====== DATA FOR ANALYSIS ======

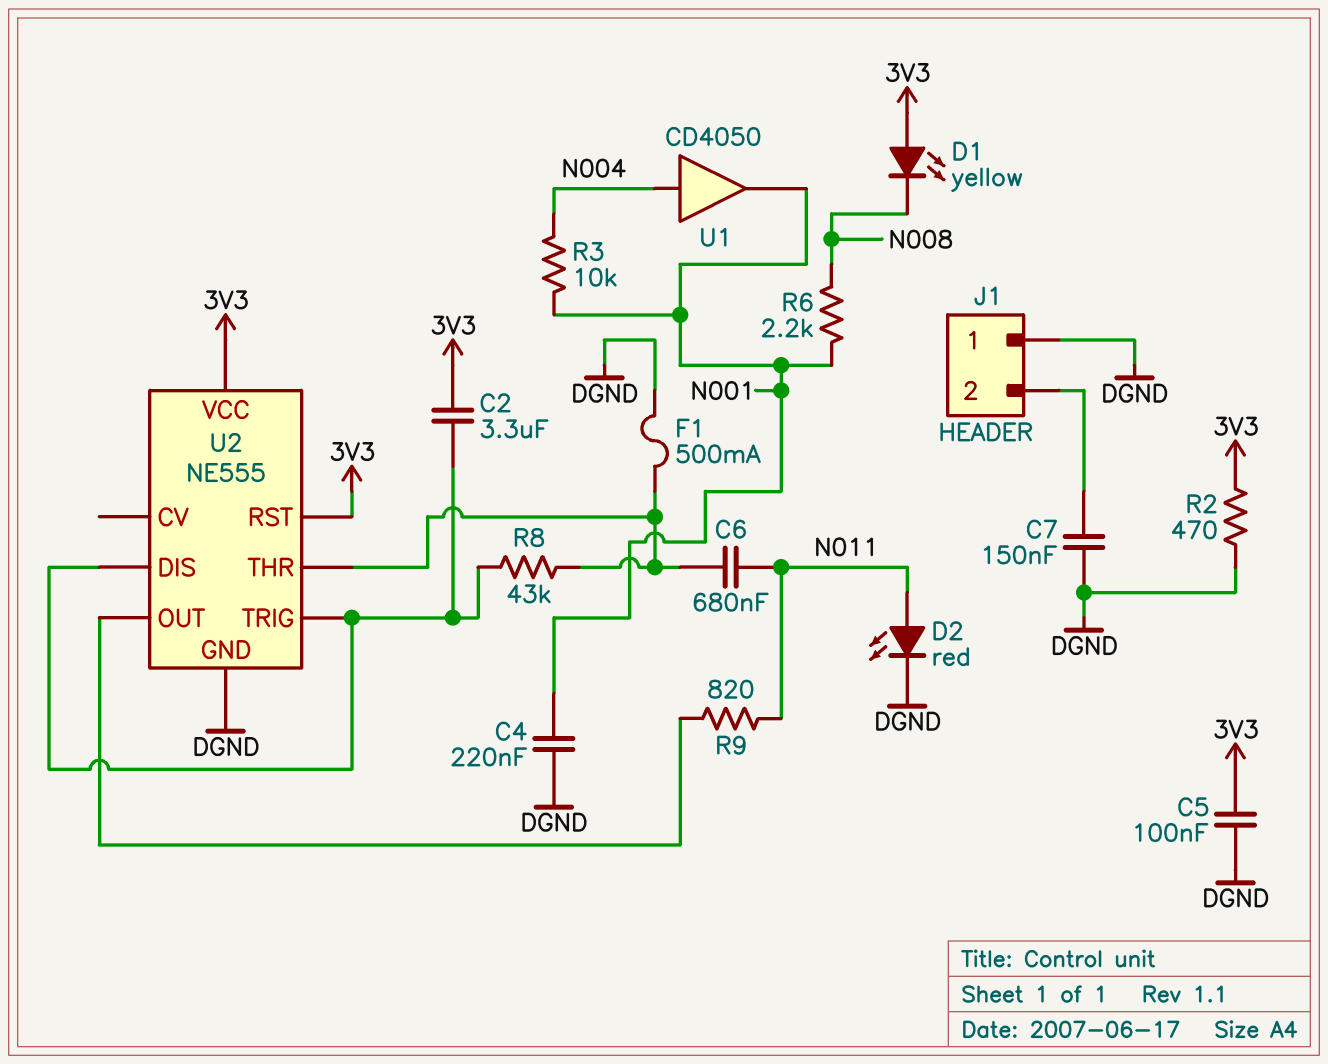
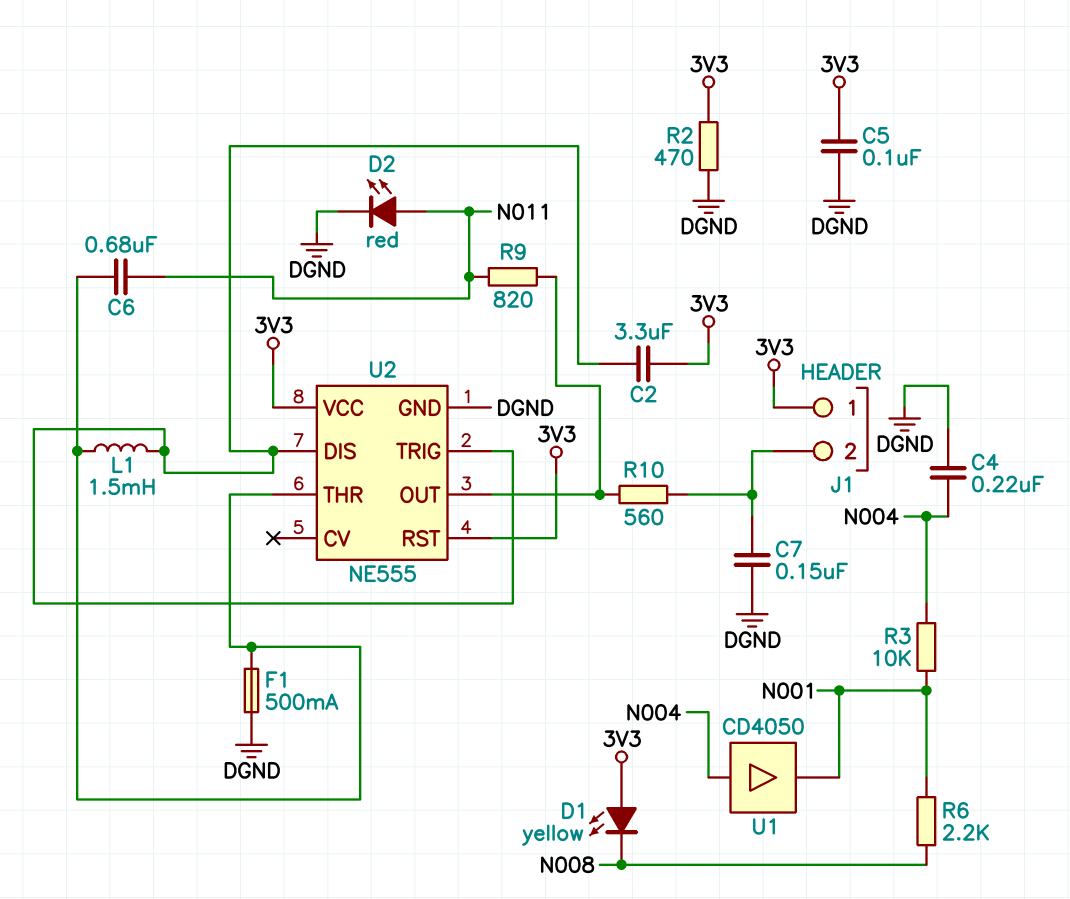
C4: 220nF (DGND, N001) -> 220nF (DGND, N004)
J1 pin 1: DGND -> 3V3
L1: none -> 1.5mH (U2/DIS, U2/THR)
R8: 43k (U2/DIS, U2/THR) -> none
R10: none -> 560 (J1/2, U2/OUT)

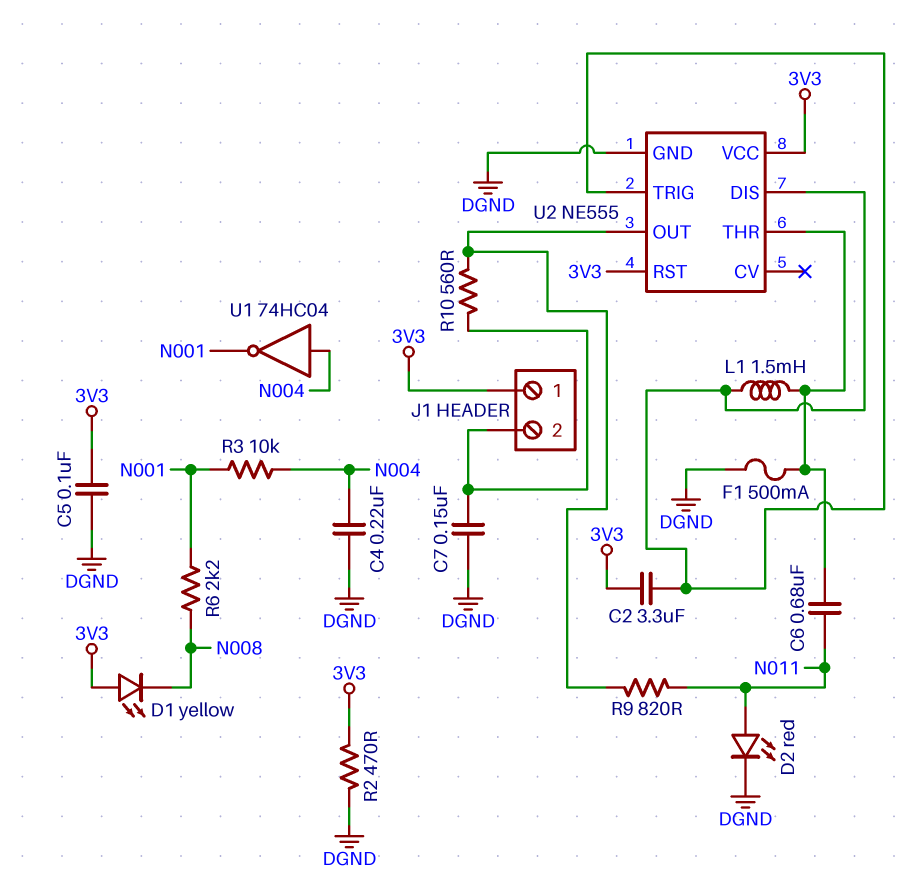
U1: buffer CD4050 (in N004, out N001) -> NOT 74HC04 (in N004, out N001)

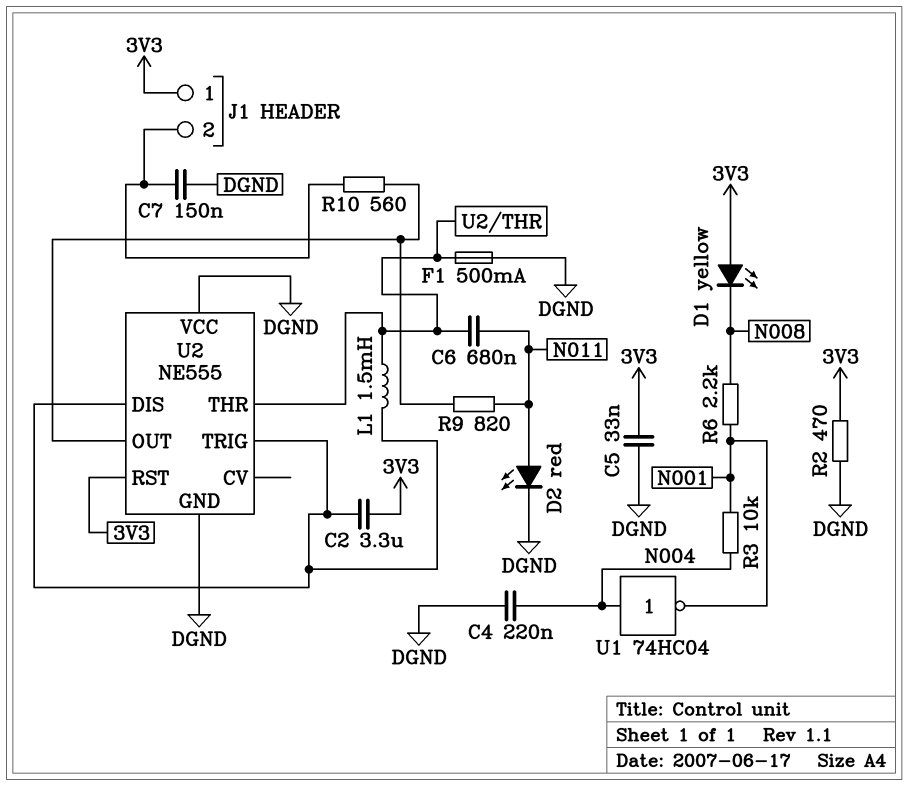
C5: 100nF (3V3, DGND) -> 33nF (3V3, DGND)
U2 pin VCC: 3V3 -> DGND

======

A faithful copy of the records above, without images, is what to give back.

RESULT OF THE TASK.
C4: 220nF (DGND, N001) -> 220nF (DGND, N004)
J1 pin 1: DGND -> 3V3
L1: none -> 1.5mH (U2/DIS, U2/THR)
R8: 43k (U2/DIS, U2/THR) -> none
R10: none -> 560 (J1/2, U2/OUT)

U1: buffer CD4050 (in N004, out N001) -> NOT 74HC04 (in N004, out N001)

C5: 100nF (3V3, DGND) -> 33nF (3V3, DGND)
U2 pin VCC: 3V3 -> DGND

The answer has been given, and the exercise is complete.